§ Task instructions:
From start to finish, set down the entries below exactly, leaving out the pictures.

§ Material provided:
——
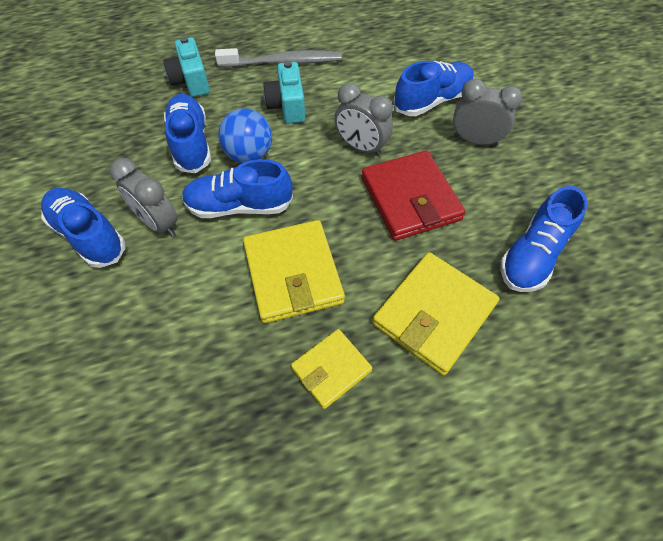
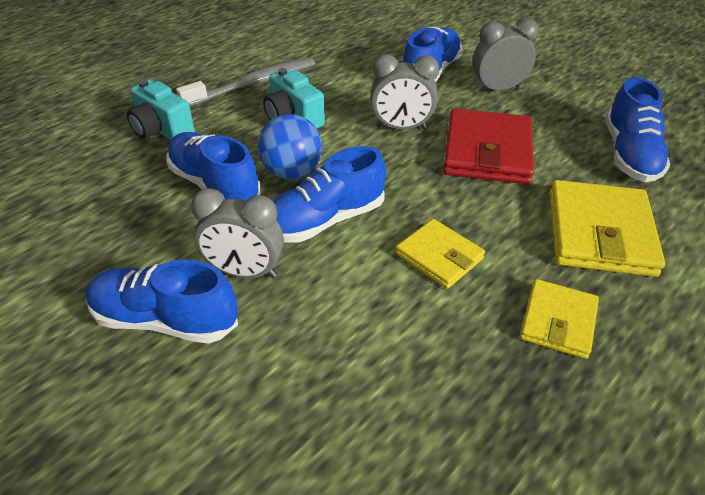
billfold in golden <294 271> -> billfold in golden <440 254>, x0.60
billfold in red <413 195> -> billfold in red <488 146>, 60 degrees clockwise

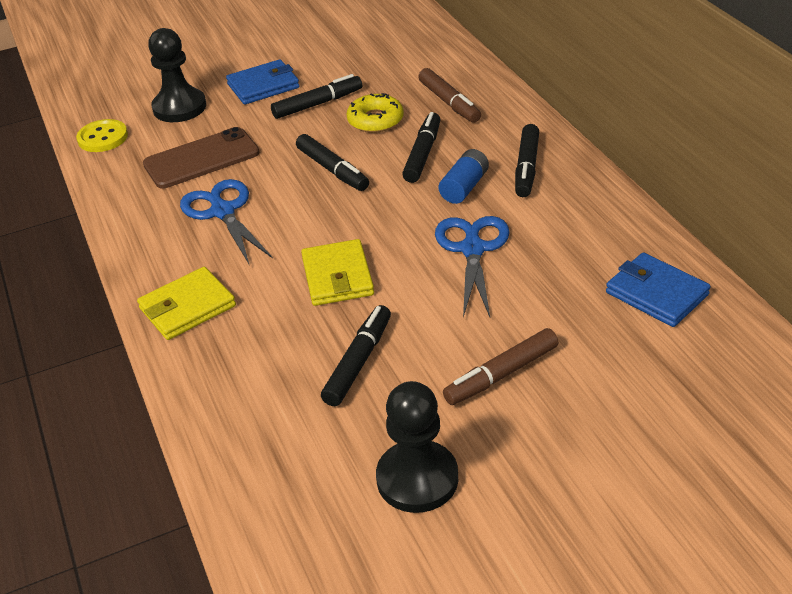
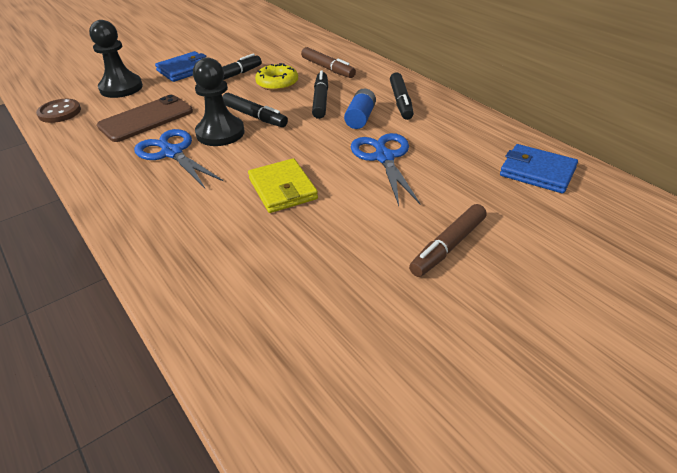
sewing button in golden <102 135> -> sewing button in russet <58 111>
billfold in golden <186 303> -> none
marker pen in ebony <356 355> -> none
pawn in ebony <417 447> -> pawn in ebony <219 102>, relocated

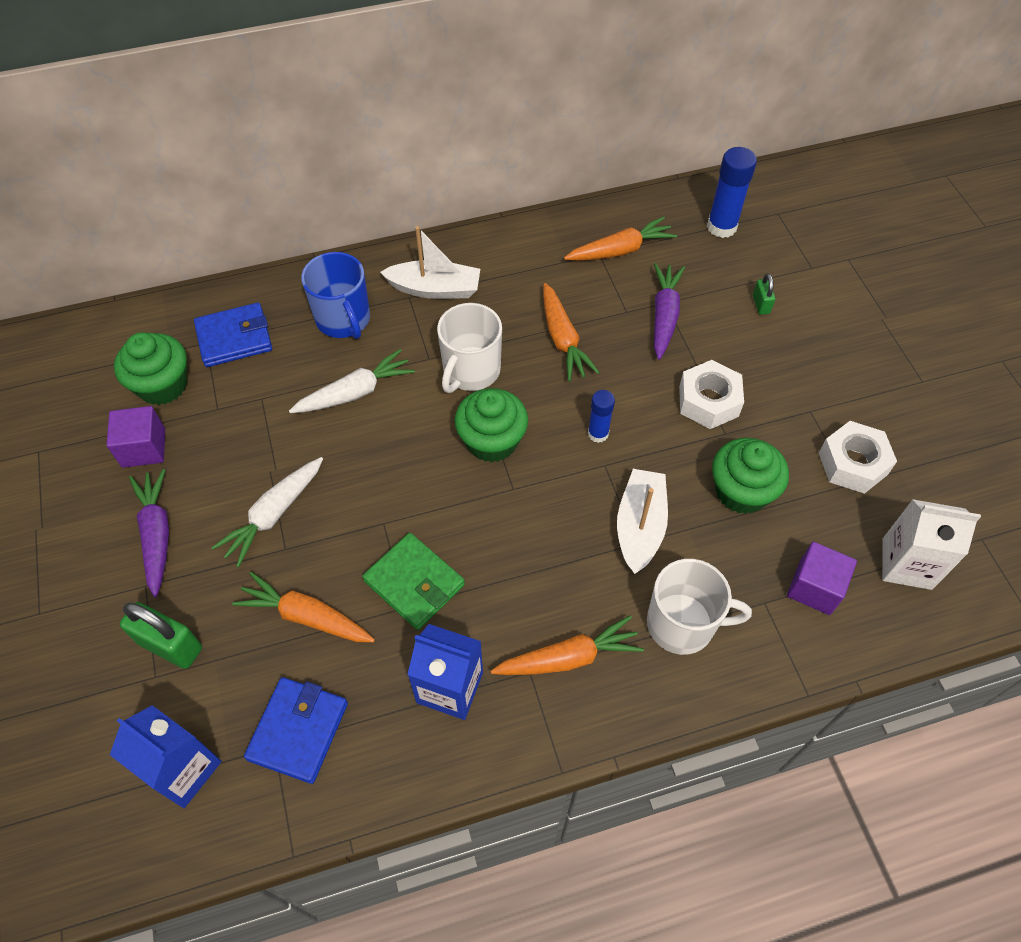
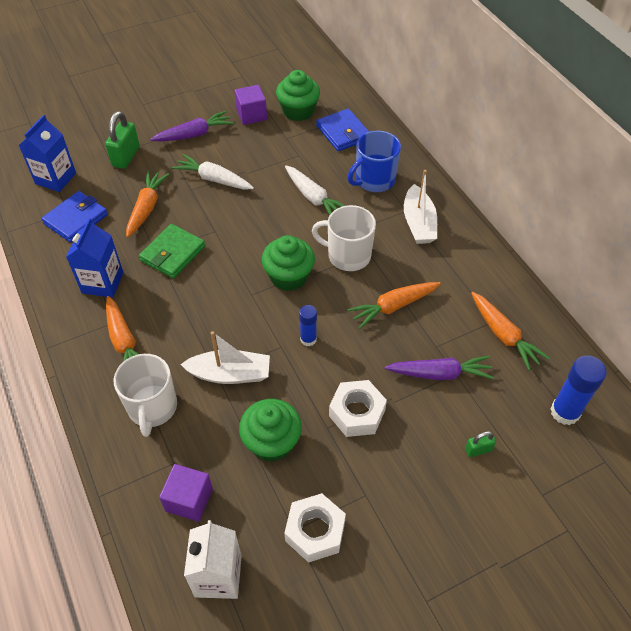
billfold in cobalt <296 730> -> billfold in cobalt <74 217>, 60 degrees counterclockwise

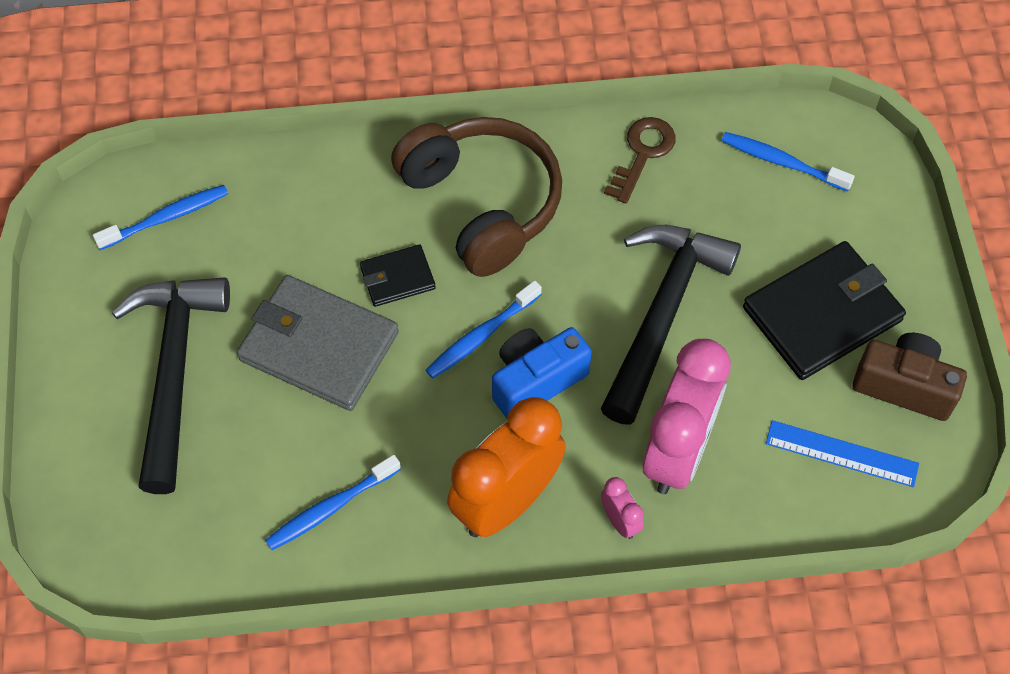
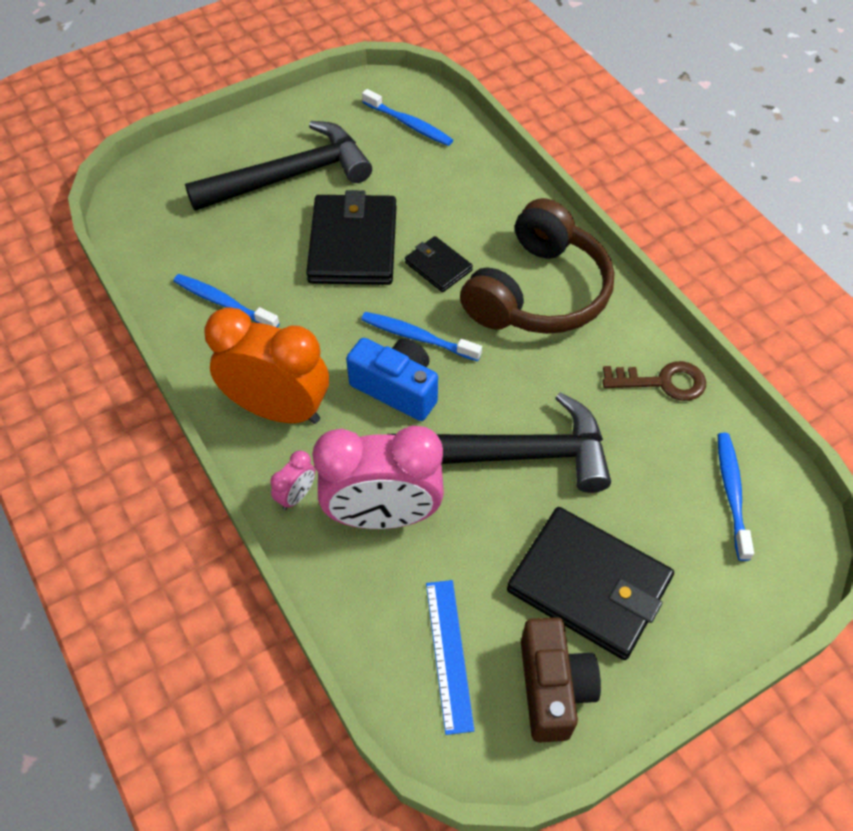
billfold in ash-grey <318 343> -> billfold in ebony <351 237>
——
§ Solved exercise:
billfold in golden <294 271> -> billfold in golden <440 254>, x0.60
billfold in red <413 195> -> billfold in red <488 146>, 60 degrees clockwise

sewing button in golden <102 135> -> sewing button in russet <58 111>
billfold in golden <186 303> -> none
marker pen in ebony <356 355> -> none
pawn in ebony <417 447> -> pawn in ebony <219 102>, relocated

billfold in cobalt <296 730> -> billfold in cobalt <74 217>, 60 degrees counterclockwise

billfold in ash-grey <318 343> -> billfold in ebony <351 237>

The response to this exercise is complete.